### Records to use:
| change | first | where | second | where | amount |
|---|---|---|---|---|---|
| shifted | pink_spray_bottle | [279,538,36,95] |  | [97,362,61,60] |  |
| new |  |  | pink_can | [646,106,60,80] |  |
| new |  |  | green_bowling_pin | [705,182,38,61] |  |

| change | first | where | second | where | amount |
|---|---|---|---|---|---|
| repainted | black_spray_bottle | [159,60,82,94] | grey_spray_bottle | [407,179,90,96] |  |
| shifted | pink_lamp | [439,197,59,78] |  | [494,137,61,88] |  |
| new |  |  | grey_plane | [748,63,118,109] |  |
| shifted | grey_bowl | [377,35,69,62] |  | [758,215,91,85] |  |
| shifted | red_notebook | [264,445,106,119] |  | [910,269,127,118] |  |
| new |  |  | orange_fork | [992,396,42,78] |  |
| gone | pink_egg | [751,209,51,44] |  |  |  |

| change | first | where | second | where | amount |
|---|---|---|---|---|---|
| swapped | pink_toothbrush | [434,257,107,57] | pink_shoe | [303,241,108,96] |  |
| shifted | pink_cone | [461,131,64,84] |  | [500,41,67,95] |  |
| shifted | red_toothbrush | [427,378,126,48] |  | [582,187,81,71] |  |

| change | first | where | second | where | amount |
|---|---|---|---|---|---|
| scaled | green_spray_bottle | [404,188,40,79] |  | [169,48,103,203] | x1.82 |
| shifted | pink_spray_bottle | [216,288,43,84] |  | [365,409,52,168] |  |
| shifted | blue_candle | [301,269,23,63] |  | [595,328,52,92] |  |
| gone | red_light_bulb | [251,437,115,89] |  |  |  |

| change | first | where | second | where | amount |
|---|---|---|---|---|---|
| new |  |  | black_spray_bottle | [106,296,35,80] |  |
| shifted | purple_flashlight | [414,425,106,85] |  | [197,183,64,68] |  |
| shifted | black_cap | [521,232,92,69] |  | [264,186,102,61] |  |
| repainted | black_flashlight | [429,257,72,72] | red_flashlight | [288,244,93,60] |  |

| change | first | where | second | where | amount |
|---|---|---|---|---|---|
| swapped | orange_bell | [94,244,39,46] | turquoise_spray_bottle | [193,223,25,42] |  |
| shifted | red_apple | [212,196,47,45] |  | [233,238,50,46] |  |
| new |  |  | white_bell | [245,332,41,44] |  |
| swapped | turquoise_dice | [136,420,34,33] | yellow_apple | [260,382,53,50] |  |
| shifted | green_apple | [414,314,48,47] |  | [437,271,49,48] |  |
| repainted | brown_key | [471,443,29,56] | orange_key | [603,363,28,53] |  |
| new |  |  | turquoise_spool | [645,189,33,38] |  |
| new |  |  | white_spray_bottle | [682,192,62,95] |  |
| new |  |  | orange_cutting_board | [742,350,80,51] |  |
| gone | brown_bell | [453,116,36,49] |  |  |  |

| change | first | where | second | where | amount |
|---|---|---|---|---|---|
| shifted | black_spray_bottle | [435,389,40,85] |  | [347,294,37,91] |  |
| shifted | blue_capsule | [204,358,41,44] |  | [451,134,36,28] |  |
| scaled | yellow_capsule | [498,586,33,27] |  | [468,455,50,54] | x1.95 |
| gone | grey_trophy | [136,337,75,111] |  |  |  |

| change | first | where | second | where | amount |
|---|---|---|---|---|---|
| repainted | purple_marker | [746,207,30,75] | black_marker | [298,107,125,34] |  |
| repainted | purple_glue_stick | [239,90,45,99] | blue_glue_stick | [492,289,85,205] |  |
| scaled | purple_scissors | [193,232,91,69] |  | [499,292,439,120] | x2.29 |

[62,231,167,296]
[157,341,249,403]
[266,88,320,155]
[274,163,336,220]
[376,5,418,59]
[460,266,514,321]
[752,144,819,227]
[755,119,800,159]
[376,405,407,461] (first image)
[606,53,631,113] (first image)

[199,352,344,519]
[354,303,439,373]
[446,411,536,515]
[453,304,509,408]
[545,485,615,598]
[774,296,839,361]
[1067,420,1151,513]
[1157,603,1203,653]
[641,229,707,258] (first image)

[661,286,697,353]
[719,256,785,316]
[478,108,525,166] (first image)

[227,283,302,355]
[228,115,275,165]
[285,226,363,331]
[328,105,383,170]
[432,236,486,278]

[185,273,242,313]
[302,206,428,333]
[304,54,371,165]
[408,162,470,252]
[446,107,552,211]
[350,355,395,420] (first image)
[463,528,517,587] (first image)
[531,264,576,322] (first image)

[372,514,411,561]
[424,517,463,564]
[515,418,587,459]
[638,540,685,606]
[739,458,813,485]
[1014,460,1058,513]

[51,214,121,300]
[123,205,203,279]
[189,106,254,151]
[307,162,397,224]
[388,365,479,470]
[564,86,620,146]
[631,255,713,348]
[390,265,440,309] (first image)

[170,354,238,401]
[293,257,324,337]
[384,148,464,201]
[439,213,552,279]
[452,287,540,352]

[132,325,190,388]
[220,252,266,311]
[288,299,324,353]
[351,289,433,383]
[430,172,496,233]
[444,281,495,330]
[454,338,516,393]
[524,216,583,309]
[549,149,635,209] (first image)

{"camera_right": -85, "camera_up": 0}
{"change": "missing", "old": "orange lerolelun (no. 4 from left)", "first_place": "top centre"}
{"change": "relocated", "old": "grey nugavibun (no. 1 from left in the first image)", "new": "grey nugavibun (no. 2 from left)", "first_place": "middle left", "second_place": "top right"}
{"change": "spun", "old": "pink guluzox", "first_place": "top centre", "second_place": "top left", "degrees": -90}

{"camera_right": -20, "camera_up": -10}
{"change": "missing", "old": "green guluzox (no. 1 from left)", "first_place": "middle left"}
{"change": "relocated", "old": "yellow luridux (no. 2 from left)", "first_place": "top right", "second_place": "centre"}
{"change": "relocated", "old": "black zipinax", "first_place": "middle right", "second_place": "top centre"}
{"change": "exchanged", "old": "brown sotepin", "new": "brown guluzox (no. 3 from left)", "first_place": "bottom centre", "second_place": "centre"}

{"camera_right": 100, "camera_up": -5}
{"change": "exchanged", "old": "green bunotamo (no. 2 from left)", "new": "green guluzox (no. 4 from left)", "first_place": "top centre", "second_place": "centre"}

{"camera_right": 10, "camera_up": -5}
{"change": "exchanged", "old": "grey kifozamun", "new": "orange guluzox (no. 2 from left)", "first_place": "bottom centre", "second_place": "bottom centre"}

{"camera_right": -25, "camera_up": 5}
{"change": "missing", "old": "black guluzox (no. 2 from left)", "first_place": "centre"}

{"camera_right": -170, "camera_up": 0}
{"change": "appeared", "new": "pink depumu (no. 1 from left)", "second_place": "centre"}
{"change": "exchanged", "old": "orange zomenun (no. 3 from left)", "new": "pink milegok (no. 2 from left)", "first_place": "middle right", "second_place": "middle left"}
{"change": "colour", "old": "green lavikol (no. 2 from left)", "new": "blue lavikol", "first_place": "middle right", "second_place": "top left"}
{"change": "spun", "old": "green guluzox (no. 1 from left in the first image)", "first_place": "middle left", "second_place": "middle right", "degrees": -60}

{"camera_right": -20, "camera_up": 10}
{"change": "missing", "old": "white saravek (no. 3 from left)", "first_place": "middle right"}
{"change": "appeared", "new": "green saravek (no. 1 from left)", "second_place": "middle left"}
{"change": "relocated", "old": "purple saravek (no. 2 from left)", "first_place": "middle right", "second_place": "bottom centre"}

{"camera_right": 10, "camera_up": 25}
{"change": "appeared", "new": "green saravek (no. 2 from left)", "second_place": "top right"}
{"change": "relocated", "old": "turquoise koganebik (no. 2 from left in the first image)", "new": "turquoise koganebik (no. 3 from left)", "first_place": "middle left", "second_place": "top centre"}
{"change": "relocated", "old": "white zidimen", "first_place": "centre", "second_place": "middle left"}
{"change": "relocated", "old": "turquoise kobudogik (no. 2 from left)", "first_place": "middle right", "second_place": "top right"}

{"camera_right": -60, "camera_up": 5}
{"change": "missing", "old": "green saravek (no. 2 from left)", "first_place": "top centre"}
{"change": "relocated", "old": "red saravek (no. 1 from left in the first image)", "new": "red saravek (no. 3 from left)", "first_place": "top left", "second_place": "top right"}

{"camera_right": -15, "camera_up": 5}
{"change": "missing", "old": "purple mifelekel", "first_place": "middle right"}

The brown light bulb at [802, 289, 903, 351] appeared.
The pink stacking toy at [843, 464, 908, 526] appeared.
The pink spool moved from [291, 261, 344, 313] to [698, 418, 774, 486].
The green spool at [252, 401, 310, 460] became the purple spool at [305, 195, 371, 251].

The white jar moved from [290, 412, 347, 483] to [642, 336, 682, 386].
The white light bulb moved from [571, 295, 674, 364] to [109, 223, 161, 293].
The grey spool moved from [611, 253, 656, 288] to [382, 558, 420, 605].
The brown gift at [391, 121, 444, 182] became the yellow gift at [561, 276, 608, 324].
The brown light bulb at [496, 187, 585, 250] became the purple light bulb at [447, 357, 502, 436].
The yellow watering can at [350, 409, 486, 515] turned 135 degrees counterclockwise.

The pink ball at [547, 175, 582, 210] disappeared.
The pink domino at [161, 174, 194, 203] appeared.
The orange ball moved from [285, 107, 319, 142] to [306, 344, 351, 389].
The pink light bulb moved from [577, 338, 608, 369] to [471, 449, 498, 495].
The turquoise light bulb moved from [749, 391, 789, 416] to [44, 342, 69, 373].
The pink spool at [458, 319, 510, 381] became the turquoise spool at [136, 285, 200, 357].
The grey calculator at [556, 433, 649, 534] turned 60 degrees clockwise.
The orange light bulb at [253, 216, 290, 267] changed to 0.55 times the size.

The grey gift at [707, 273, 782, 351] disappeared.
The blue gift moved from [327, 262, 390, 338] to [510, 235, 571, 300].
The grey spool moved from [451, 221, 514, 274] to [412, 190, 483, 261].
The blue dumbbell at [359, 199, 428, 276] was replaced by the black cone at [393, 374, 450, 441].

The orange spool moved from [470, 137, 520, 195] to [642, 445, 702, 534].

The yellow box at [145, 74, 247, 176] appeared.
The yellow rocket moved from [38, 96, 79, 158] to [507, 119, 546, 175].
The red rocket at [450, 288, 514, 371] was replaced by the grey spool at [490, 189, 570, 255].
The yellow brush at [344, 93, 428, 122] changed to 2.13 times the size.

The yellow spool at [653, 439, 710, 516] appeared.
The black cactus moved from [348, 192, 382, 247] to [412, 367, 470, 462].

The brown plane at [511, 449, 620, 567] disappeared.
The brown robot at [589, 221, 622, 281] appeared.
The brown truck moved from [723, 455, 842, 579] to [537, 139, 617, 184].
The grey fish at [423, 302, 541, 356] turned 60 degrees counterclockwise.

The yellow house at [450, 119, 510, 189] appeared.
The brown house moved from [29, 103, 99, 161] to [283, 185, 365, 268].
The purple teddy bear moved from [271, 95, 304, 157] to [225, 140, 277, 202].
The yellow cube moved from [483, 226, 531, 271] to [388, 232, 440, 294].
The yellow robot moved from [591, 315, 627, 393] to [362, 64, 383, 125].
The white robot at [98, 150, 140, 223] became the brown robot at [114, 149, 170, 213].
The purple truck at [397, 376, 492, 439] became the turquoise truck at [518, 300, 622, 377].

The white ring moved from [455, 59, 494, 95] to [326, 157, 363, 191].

### Task to complete:
Restate verbatim the first line above and all lines after it through the line containing "pink_can | [646,106,60,80]"; omit the rest.

### Response below:
| change | first | where | second | where | amount |
|---|---|---|---|---|---|
| shifted | pink_spray_bottle | [279,538,36,95] |  | [97,362,61,60] |  |
| new |  |  | pink_can | [646,106,60,80] |  |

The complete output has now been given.